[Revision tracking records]
..............................

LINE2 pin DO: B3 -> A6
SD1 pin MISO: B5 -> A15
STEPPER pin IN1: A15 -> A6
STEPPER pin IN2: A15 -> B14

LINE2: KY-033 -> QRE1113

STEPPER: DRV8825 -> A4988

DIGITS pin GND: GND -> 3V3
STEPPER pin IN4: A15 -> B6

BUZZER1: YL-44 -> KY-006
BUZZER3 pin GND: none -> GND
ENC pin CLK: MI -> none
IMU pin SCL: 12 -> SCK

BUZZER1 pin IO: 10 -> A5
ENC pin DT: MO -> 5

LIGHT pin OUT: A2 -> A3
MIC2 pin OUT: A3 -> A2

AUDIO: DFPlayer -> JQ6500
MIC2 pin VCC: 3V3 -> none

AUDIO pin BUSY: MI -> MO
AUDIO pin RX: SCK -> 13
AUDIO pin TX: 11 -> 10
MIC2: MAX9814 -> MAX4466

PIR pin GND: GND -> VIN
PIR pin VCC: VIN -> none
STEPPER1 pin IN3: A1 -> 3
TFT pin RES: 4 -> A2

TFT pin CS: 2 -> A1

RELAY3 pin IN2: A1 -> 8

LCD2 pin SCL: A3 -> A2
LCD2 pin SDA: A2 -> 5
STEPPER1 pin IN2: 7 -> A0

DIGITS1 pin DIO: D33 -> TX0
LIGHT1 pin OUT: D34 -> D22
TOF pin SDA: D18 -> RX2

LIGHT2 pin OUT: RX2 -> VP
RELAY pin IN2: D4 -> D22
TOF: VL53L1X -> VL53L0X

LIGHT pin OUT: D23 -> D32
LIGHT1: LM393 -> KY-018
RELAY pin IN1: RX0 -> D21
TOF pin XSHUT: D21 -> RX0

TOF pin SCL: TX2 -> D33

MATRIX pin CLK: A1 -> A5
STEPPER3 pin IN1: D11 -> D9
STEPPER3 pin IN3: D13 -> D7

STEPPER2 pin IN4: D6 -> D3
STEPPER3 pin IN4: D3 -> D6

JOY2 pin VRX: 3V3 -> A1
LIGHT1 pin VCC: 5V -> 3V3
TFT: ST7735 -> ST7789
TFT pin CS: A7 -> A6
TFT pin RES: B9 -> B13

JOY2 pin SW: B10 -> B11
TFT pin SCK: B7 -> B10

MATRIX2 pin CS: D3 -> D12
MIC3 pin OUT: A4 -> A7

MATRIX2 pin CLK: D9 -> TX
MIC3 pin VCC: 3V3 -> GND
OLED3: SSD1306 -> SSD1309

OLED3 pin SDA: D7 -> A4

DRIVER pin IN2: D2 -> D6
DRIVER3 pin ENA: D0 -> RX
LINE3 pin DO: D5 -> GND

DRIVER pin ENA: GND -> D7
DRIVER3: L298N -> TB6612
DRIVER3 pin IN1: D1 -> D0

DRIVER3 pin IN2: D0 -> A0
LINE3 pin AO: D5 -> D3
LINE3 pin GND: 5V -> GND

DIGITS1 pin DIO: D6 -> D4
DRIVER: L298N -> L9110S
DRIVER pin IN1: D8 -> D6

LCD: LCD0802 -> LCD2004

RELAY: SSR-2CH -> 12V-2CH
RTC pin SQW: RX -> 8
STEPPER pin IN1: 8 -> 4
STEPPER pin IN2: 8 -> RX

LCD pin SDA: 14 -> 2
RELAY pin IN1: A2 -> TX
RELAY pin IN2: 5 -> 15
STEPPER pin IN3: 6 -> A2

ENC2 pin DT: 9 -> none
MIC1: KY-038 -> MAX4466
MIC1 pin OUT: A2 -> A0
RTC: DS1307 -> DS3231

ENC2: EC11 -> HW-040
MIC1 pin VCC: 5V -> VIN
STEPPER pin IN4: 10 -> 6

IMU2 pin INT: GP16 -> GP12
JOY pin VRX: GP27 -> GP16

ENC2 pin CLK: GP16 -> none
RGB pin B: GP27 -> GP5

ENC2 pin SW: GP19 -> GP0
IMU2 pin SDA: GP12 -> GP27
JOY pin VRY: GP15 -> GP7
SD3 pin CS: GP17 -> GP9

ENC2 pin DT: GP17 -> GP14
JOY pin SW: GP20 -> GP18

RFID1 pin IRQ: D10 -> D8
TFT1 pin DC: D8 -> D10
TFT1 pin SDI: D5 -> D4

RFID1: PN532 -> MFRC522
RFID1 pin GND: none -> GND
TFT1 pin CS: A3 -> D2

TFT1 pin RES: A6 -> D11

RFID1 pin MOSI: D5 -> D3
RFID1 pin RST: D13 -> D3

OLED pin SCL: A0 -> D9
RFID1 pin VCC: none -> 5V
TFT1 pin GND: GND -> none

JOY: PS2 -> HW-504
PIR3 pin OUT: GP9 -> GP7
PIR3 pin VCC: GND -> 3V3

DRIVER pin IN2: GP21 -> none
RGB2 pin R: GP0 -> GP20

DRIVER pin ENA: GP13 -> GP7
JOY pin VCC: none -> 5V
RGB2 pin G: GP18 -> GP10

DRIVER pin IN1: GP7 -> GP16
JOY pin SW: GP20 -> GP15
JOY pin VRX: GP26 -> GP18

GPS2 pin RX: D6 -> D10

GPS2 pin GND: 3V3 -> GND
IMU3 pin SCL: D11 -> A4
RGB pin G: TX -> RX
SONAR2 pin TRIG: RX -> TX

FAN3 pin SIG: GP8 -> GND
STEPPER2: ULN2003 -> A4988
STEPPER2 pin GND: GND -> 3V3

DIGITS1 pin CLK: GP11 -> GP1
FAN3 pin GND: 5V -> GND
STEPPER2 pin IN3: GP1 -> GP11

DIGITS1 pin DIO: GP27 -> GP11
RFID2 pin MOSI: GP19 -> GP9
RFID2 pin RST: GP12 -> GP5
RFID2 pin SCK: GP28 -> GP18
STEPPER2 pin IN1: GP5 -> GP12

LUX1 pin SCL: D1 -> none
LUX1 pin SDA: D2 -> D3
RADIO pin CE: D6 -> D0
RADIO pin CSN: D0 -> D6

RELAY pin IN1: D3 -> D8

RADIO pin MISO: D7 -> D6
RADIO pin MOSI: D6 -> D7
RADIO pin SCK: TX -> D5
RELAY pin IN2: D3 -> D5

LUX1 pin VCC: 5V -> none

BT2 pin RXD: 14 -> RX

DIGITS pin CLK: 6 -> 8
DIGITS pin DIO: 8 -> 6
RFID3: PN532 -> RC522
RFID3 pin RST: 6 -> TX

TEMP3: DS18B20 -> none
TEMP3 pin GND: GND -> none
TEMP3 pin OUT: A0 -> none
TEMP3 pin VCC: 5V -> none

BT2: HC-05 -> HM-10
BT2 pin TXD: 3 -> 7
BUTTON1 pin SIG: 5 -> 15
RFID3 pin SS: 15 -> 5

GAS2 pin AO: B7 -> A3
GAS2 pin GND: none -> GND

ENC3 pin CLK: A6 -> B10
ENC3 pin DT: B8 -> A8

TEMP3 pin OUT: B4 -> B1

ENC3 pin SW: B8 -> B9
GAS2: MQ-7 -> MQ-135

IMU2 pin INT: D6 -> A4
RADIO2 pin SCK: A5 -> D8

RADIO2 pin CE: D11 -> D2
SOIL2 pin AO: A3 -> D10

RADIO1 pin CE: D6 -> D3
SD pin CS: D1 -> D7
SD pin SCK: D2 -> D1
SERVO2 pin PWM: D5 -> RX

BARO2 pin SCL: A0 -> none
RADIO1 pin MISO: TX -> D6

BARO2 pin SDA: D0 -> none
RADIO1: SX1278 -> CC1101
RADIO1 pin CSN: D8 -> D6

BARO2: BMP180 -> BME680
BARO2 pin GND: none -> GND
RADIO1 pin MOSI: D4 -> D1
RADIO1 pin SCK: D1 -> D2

..............................

» **ASSIGNED TASK**
Filter the lines above, keeping and copying those that contain "MOSI".

» **TASK RESPONSE**
RFID1 pin MOSI: D5 -> D3
RFID2 pin MOSI: GP19 -> GP9
RADIO pin MOSI: D6 -> D7
RADIO1 pin MOSI: D4 -> D1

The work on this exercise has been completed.